____ Data

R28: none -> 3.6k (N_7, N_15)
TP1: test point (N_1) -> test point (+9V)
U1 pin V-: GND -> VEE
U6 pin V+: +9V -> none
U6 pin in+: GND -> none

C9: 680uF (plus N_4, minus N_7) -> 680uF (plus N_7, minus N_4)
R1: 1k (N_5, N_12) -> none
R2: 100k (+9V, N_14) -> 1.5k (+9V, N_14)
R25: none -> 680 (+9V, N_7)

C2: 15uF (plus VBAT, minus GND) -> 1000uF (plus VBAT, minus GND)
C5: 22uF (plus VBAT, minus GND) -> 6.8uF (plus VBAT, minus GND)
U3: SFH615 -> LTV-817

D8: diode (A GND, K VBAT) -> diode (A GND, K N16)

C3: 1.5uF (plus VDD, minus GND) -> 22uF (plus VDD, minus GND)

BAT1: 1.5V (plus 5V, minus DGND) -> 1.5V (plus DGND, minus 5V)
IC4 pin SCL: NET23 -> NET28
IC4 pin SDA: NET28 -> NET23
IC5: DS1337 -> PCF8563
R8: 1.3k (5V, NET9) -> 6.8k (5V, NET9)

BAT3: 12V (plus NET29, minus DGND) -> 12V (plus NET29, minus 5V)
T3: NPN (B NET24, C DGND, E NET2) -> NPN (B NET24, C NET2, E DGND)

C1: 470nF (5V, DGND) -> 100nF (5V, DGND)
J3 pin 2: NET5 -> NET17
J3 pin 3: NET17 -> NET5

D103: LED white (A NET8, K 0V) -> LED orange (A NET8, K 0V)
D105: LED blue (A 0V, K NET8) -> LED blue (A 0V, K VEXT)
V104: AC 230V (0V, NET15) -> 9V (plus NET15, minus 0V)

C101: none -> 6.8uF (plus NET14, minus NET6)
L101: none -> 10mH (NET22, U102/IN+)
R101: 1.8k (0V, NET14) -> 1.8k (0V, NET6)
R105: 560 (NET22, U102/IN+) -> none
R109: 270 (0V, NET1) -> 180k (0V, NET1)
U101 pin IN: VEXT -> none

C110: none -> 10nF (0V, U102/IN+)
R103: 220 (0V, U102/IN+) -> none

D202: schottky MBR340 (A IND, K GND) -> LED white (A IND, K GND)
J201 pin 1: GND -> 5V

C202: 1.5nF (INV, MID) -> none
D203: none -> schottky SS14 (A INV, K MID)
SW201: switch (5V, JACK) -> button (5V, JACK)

________

Write out, exactly as given, the line containing "D103: LED white" and every line after it to the end of the records. Include nothing else.

Answer for this exercise
D103: LED white (A NET8, K 0V) -> LED orange (A NET8, K 0V)
D105: LED blue (A 0V, K NET8) -> LED blue (A 0V, K VEXT)
V104: AC 230V (0V, NET15) -> 9V (plus NET15, minus 0V)

C101: none -> 6.8uF (plus NET14, minus NET6)
L101: none -> 10mH (NET22, U102/IN+)
R101: 1.8k (0V, NET14) -> 1.8k (0V, NET6)
R105: 560 (NET22, U102/IN+) -> none
R109: 270 (0V, NET1) -> 180k (0V, NET1)
U101 pin IN: VEXT -> none

C110: none -> 10nF (0V, U102/IN+)
R103: 220 (0V, U102/IN+) -> none

D202: schottky MBR340 (A IND, K GND) -> LED white (A IND, K GND)
J201 pin 1: GND -> 5V

C202: 1.5nF (INV, MID) -> none
D203: none -> schottky SS14 (A INV, K MID)
SW201: switch (5V, JACK) -> button (5V, JACK)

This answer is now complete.